**WORK REQUIRED:**
Write out exactly, with no other output, the lines below from the one that contains "C3: 47nF (+5V, AGND) -> 47nF (AGND, W7)" through the end.

**RECORDS SHOWN:**
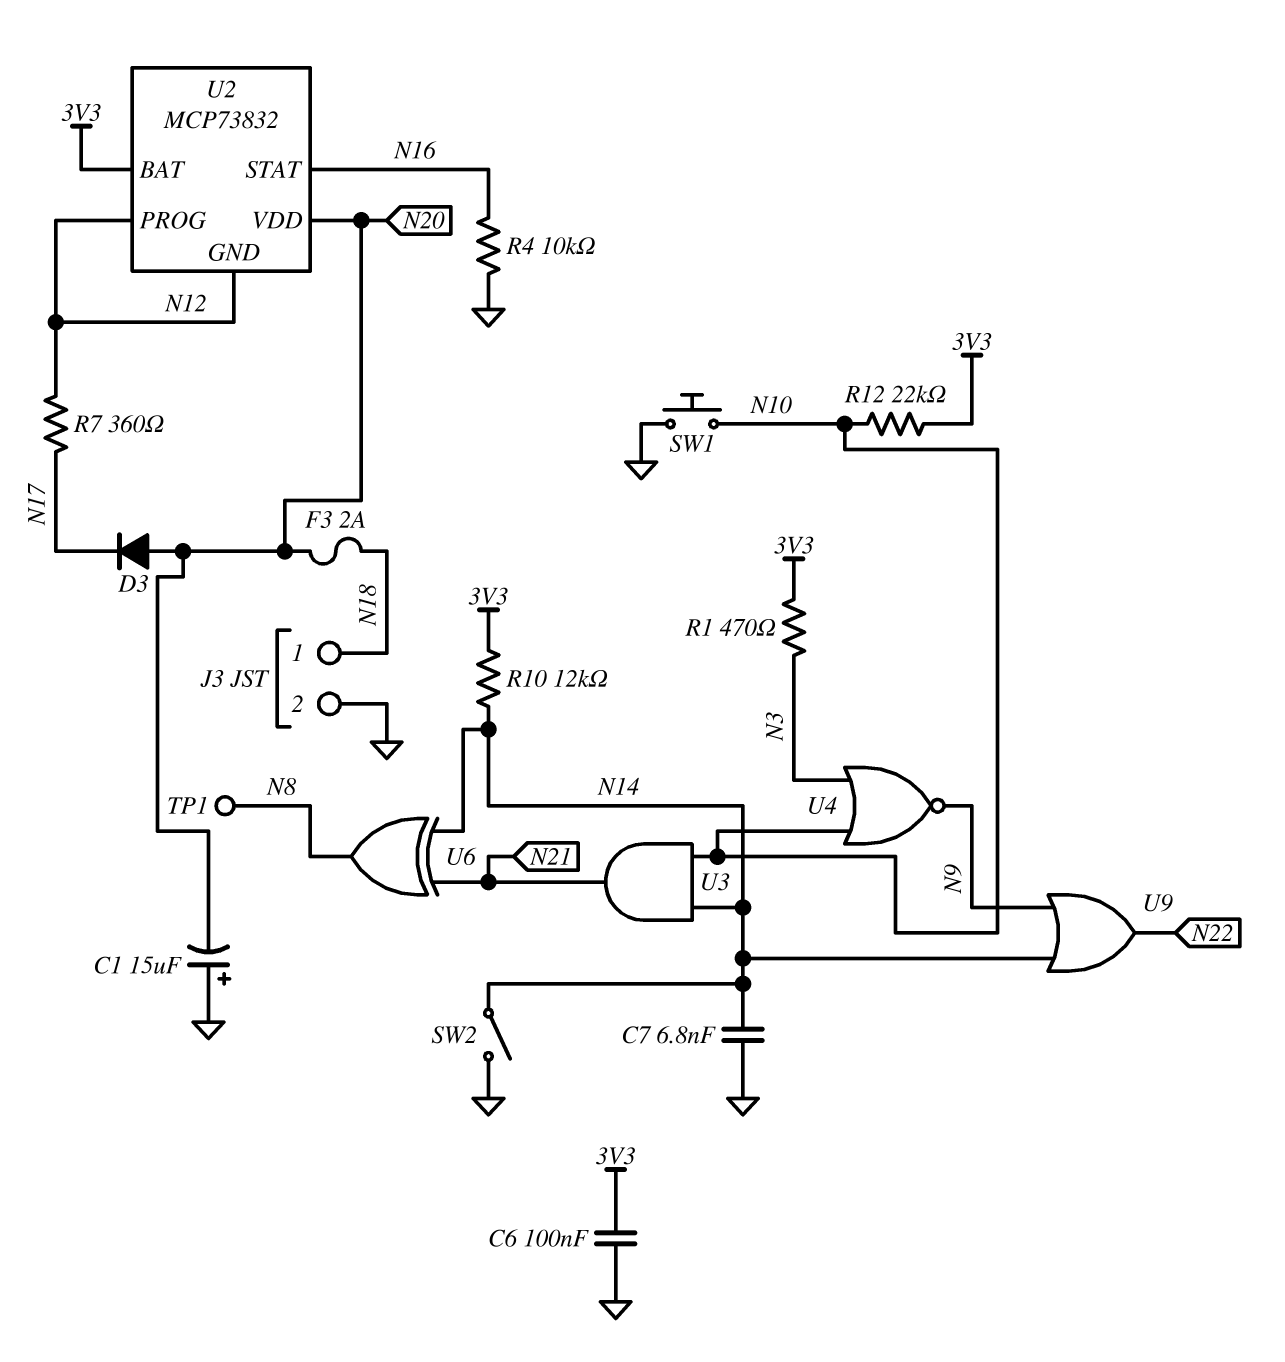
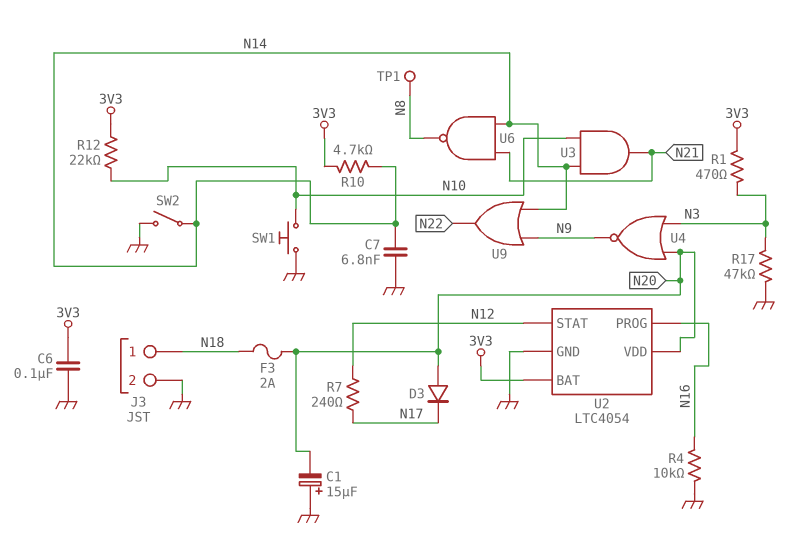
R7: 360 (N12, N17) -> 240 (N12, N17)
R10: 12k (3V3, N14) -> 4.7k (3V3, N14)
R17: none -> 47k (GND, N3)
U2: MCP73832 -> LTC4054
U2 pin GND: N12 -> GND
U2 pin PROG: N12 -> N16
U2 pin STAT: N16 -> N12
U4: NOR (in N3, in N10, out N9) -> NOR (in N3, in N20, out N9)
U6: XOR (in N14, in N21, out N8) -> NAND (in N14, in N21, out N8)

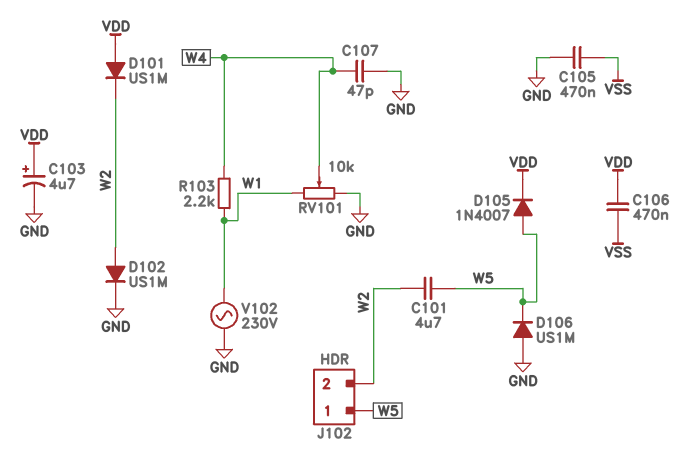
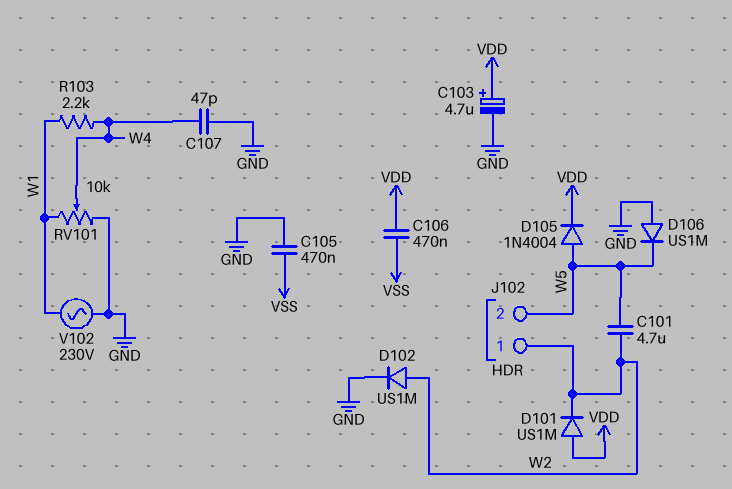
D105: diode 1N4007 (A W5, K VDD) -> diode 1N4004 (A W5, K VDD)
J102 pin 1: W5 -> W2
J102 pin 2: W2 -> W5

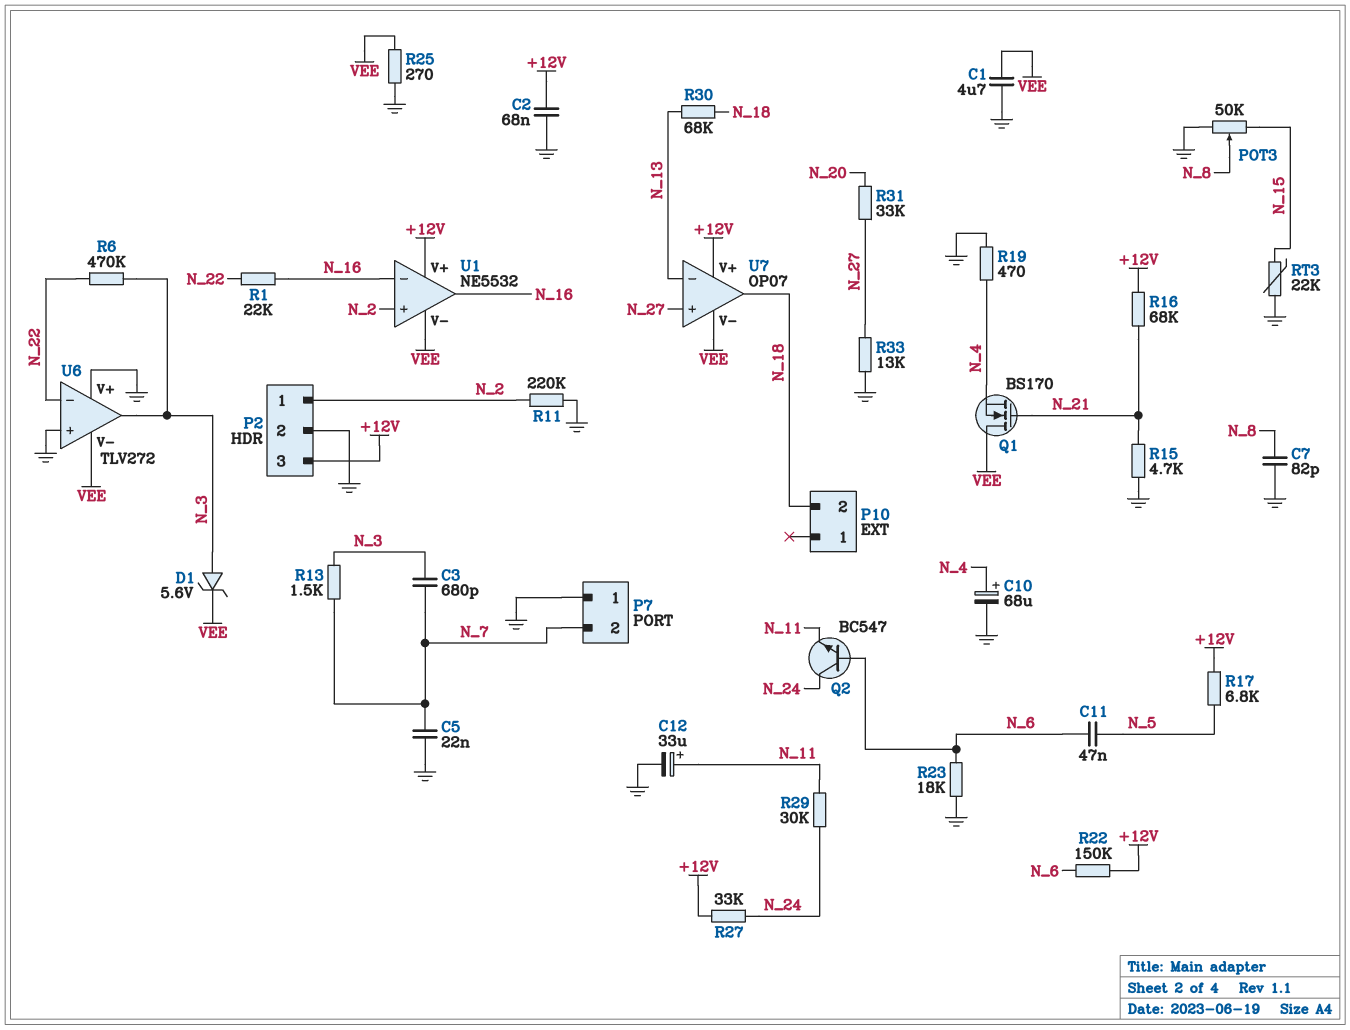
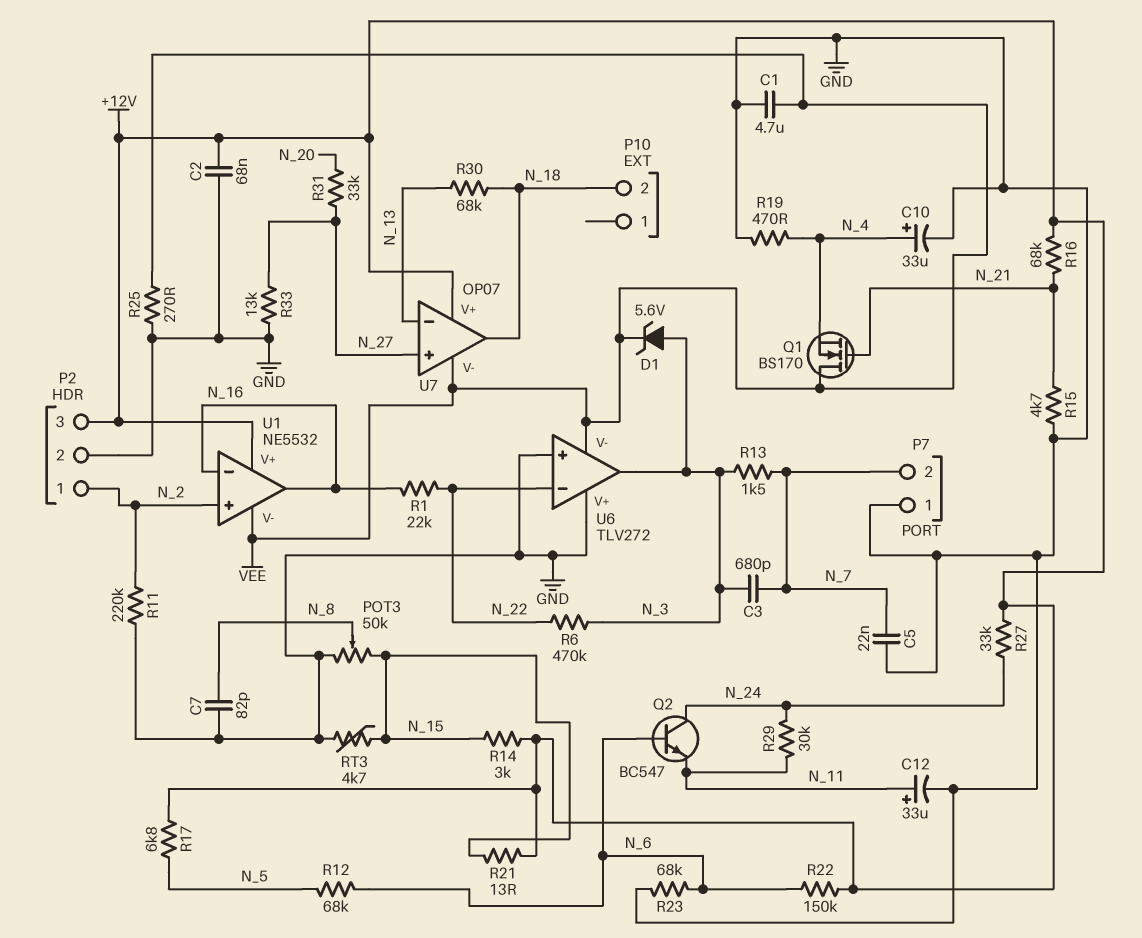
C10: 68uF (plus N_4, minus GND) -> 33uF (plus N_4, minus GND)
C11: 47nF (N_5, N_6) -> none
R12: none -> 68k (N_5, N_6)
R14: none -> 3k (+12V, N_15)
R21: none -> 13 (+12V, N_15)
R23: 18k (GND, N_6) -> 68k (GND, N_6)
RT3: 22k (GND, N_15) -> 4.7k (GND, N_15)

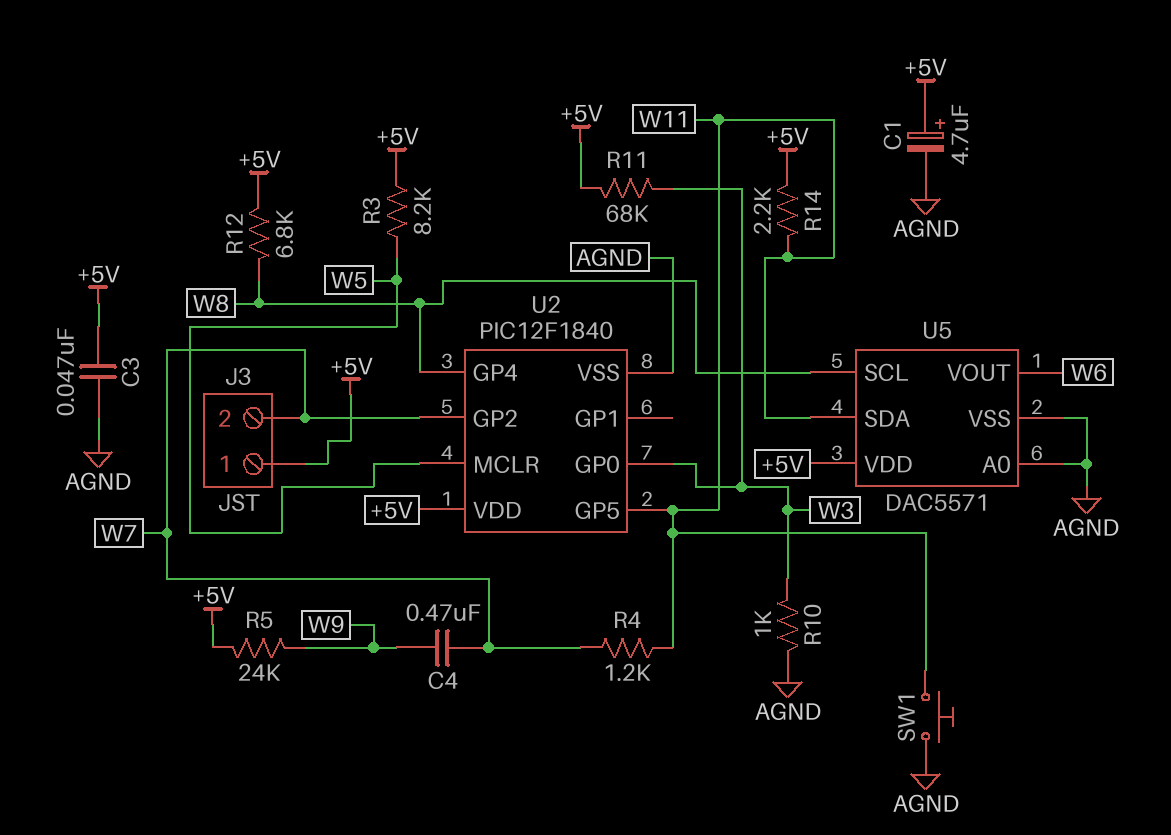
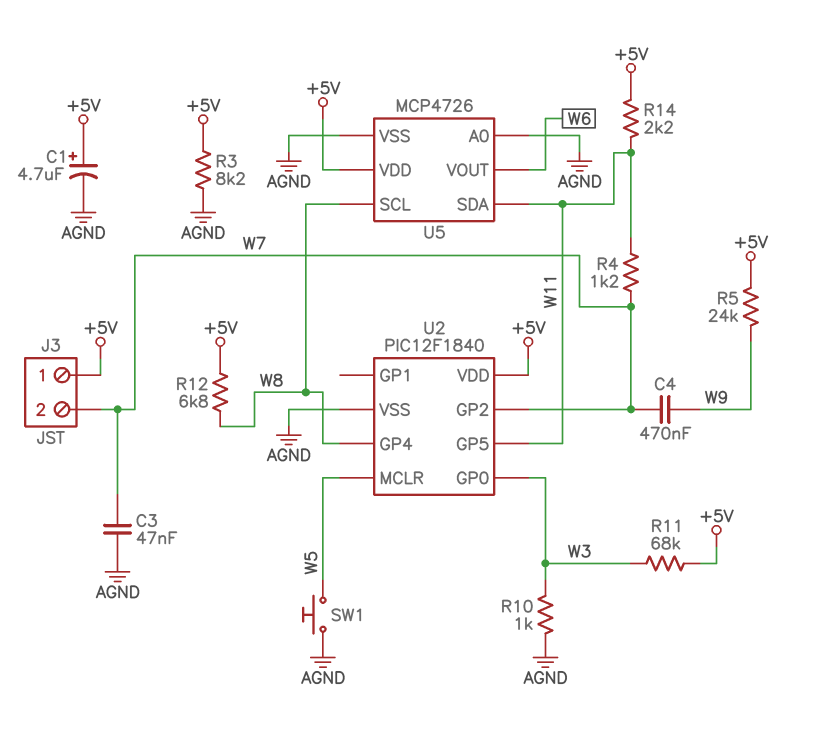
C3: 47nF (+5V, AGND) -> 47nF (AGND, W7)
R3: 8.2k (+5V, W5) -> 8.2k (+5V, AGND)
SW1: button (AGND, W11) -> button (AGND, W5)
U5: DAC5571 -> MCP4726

**TASK SOLUTION:**
C3: 47nF (+5V, AGND) -> 47nF (AGND, W7)
R3: 8.2k (+5V, W5) -> 8.2k (+5V, AGND)
SW1: button (AGND, W11) -> button (AGND, W5)
U5: DAC5571 -> MCP4726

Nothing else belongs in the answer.